┌──

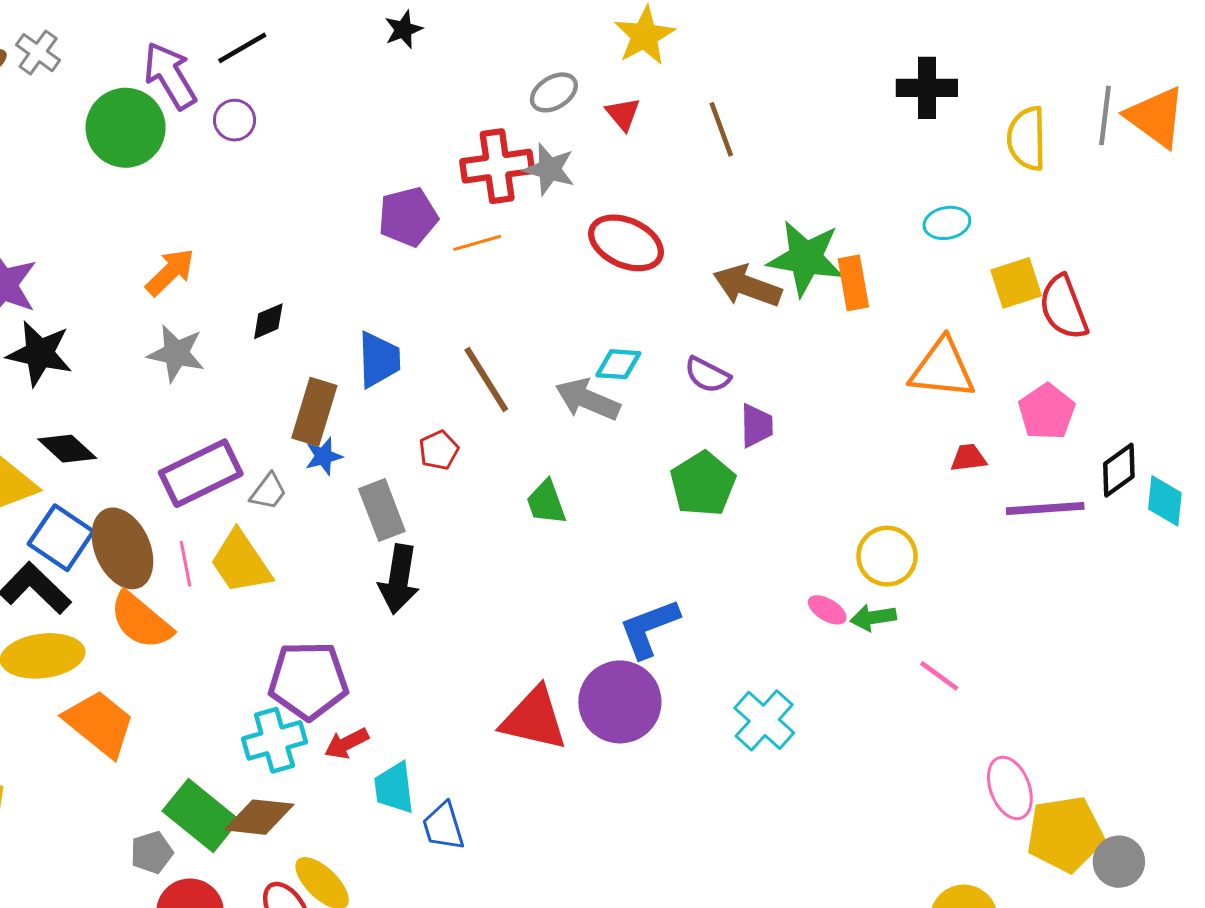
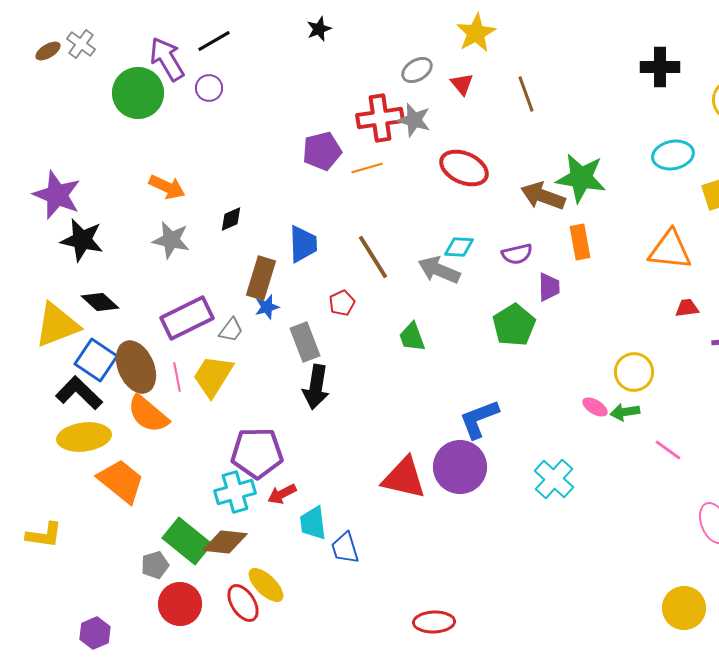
cyan ellipse: (947, 223) -> (673, 155), size x1.4
orange arrow: (170, 272) -> (167, 187), turned 69
orange rectangle: (853, 283) -> (580, 242), moved
purple semicircle: (707, 375) -> (517, 254), turned -40
yellow trapezoid: (241, 562) -> (213, 376), turned 66

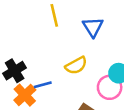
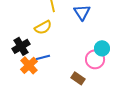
yellow semicircle: (76, 66) -> (43, 27), moved

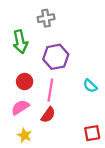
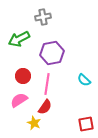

└──

(Task) The line containing "orange rectangle: (853, 283)" and each line after it through the end of the listing above are to be written out exactly, without the pictures.

(Written response)
orange rectangle: (853, 283) -> (580, 242), moved
purple semicircle: (707, 375) -> (517, 254), turned -40
yellow trapezoid: (241, 562) -> (213, 376), turned 66

yellow semicircle: (76, 66) -> (43, 27), moved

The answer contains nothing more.